Data provided START

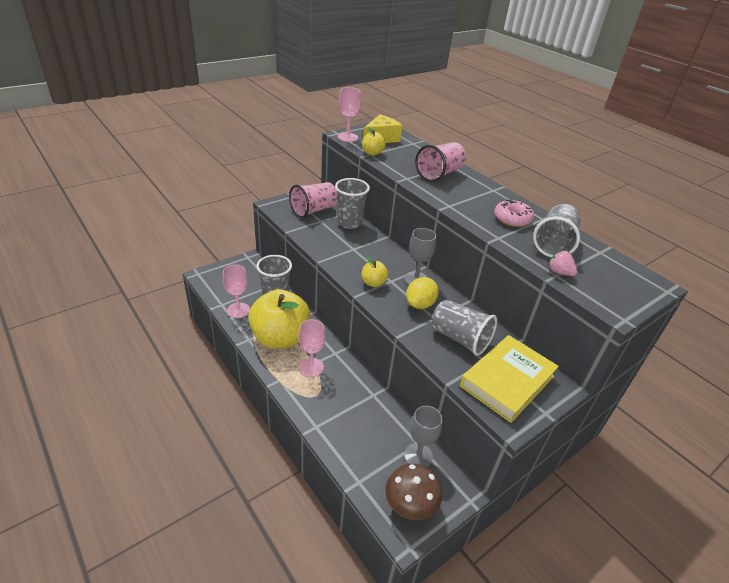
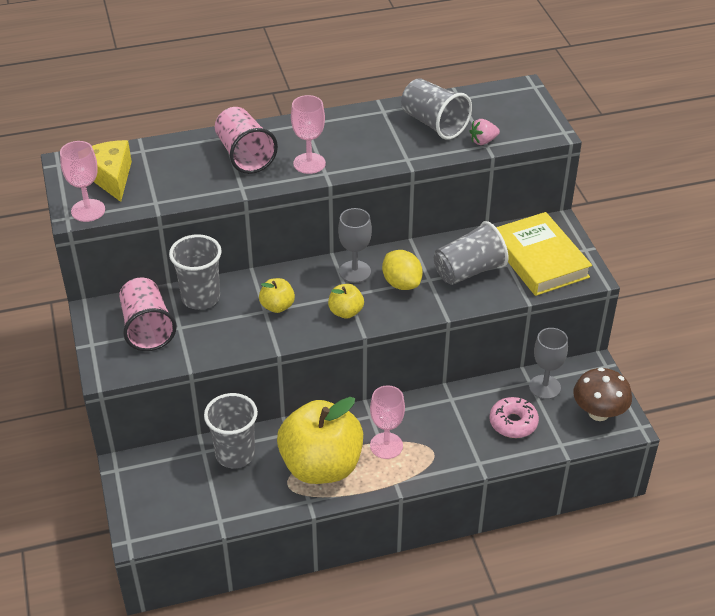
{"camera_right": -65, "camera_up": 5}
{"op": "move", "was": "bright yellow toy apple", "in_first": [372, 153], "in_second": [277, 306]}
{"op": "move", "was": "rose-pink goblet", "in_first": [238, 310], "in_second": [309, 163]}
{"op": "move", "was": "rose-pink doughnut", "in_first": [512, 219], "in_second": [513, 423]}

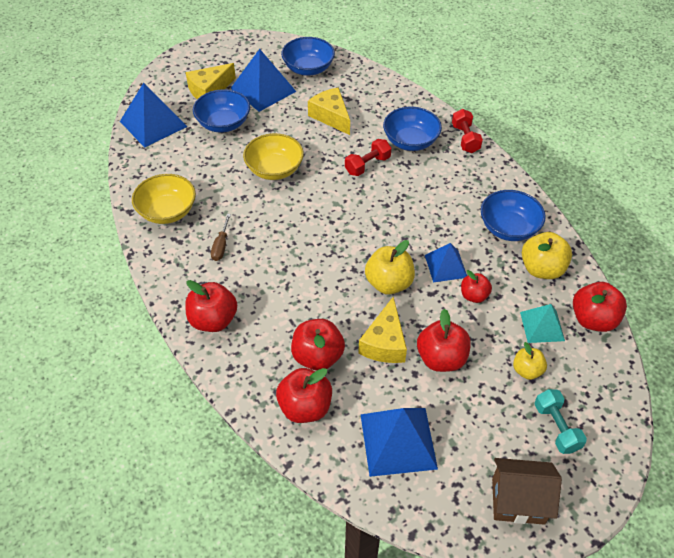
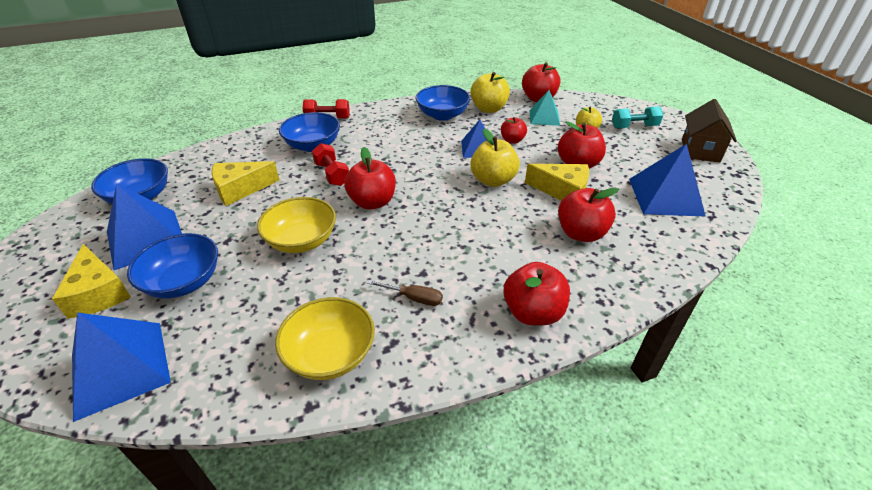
{"camera_right": -80, "camera_up": -10}
{"op": "move", "was": "red toy apple", "in_first": [305, 407], "in_second": [372, 202]}

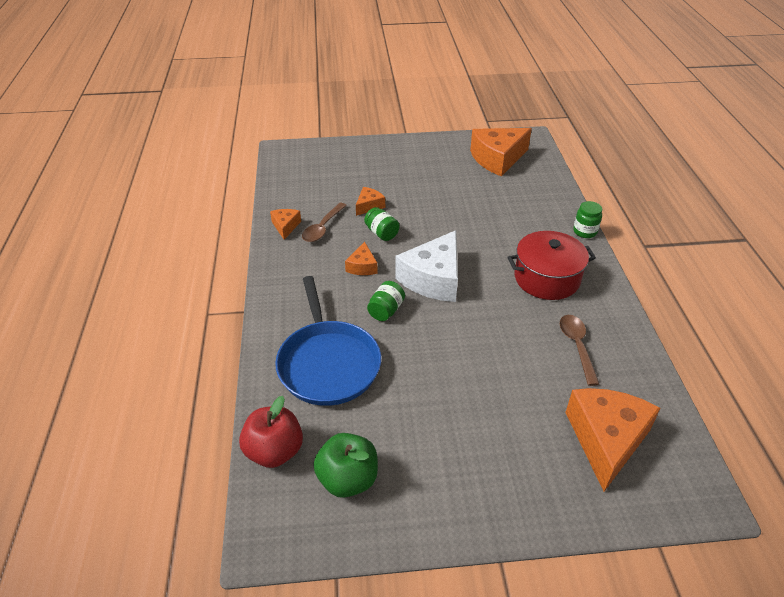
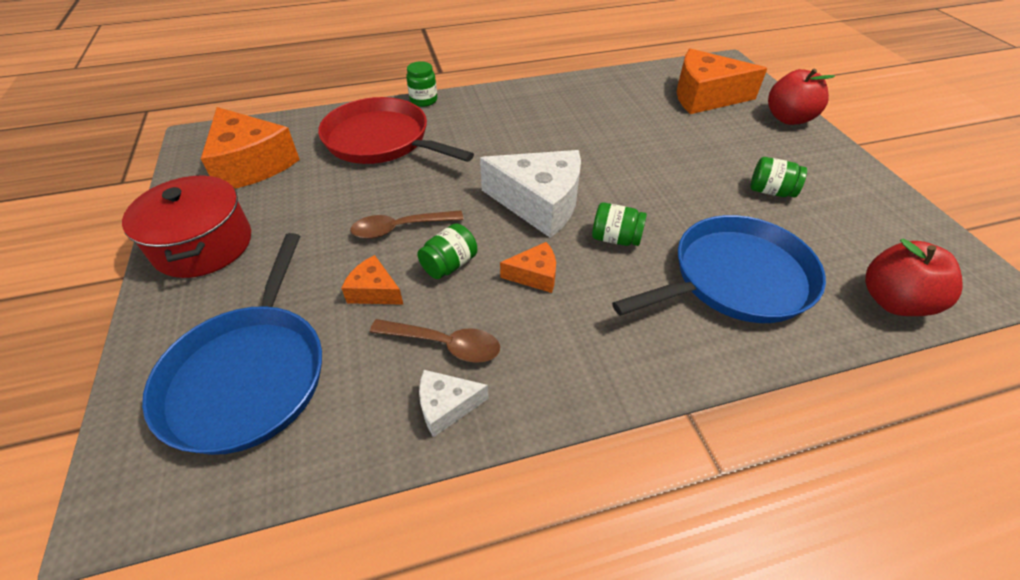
{"camera_right": -100, "camera_up": 5}
{"op": "move", "was": "red pot", "in_first": [547, 278], "in_second": [203, 245]}
{"op": "insert", "now": "cobalt skillet", "in_second": [249, 374]}
{"op": "insert", "now": "red skillet", "in_second": [381, 140]}
{"op": "move", "was": "brown spoon", "in_first": [577, 346], "in_second": [400, 228]}
{"op": "recolor", "was": "orange-coloured cheese wedge", "now": "pure white cheese wedge", "in_first": [285, 226], "in_second": [446, 406]}
{"op": "insert", "now": "leaf-green jar", "in_second": [770, 191]}
{"op": "insert", "now": "red toy apple", "in_second": [788, 118]}
{"op": "delete", "was": "leaf-green toy apple", "in_first": [348, 479]}

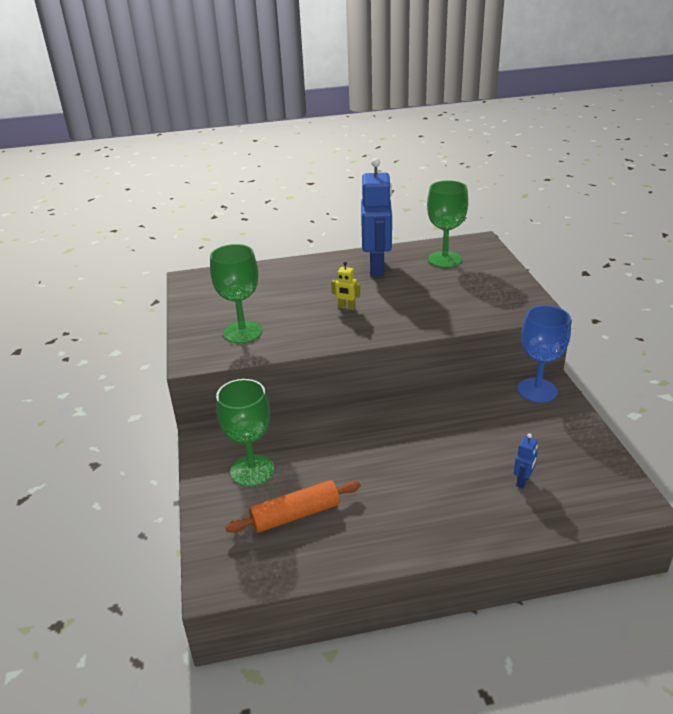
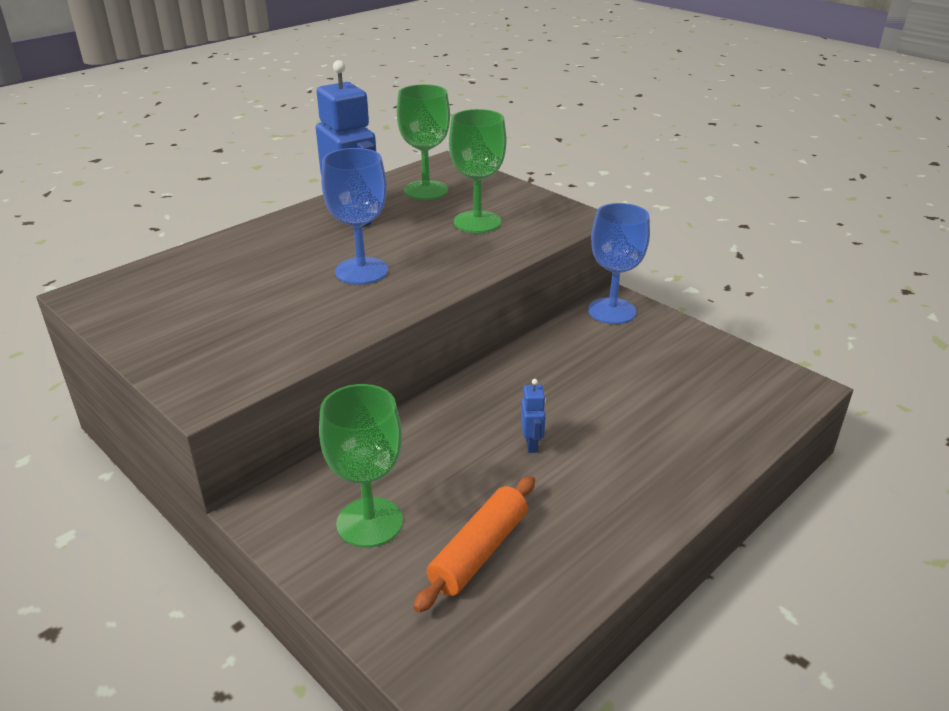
{"camera_right": -35, "camera_up": 0}
{"op": "replace", "was": "bright yellow robot", "now": "cobalt goblet", "in_first": [346, 307], "in_second": [361, 271]}
{"op": "move", "was": "leaf-green goblet", "in_first": [242, 332], "in_second": [477, 222]}
{"op": "move", "was": "cobalt robot", "in_first": [523, 481], "in_second": [532, 444]}

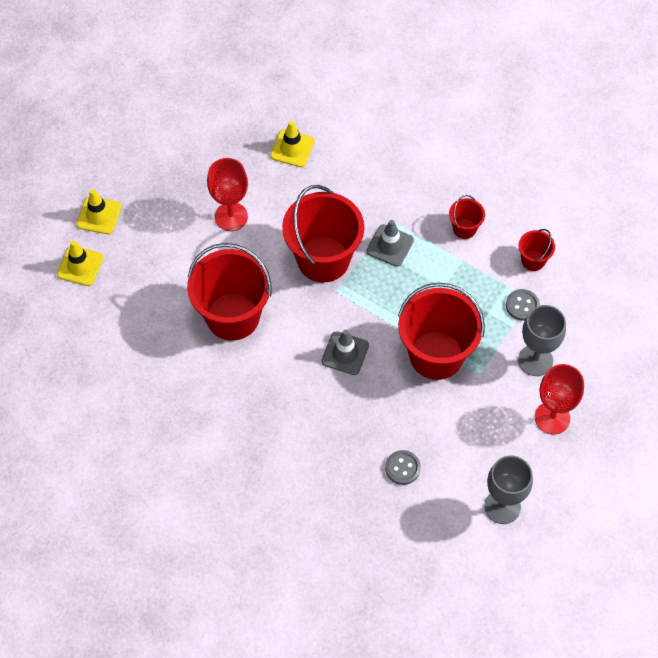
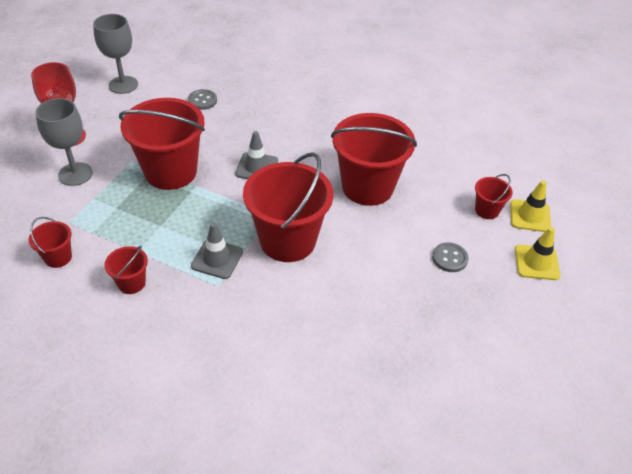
{"camera_right": 170, "camera_up": -15}
{"op": "move", "was": "grey sewing button", "in_first": [522, 305], "in_second": [449, 258]}
{"op": "insert", "now": "red pail", "in_second": [487, 210]}
{"op": "delete", "was": "red goblet", "in_first": [231, 216]}
{"op": "delete", "was": "bright yellow traffic cone", "in_first": [292, 148]}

Data provided END

**Directions**
Reproduce the material word for word. Any pictures should be left out of the copy.

**Reply**
{"camera_right": -65, "camera_up": 5}
{"op": "move", "was": "bright yellow toy apple", "in_first": [372, 153], "in_second": [277, 306]}
{"op": "move", "was": "rose-pink goblet", "in_first": [238, 310], "in_second": [309, 163]}
{"op": "move", "was": "rose-pink doughnut", "in_first": [512, 219], "in_second": [513, 423]}

{"camera_right": -80, "camera_up": -10}
{"op": "move", "was": "red toy apple", "in_first": [305, 407], "in_second": [372, 202]}

{"camera_right": -100, "camera_up": 5}
{"op": "move", "was": "red pot", "in_first": [547, 278], "in_second": [203, 245]}
{"op": "insert", "now": "cobalt skillet", "in_second": [249, 374]}
{"op": "insert", "now": "red skillet", "in_second": [381, 140]}
{"op": "move", "was": "brown spoon", "in_first": [577, 346], "in_second": [400, 228]}
{"op": "recolor", "was": "orange-coloured cheese wedge", "now": "pure white cheese wedge", "in_first": [285, 226], "in_second": [446, 406]}
{"op": "insert", "now": "leaf-green jar", "in_second": [770, 191]}
{"op": "insert", "now": "red toy apple", "in_second": [788, 118]}
{"op": "delete", "was": "leaf-green toy apple", "in_first": [348, 479]}

{"camera_right": -35, "camera_up": 0}
{"op": "replace", "was": "bright yellow robot", "now": "cobalt goblet", "in_first": [346, 307], "in_second": [361, 271]}
{"op": "move", "was": "leaf-green goblet", "in_first": [242, 332], "in_second": [477, 222]}
{"op": "move", "was": "cobalt robot", "in_first": [523, 481], "in_second": [532, 444]}

{"camera_right": 170, "camera_up": -15}
{"op": "move", "was": "grey sewing button", "in_first": [522, 305], "in_second": [449, 258]}
{"op": "insert", "now": "red pail", "in_second": [487, 210]}
{"op": "delete", "was": "red goblet", "in_first": [231, 216]}
{"op": "delete", "was": "bright yellow traffic cone", "in_first": [292, 148]}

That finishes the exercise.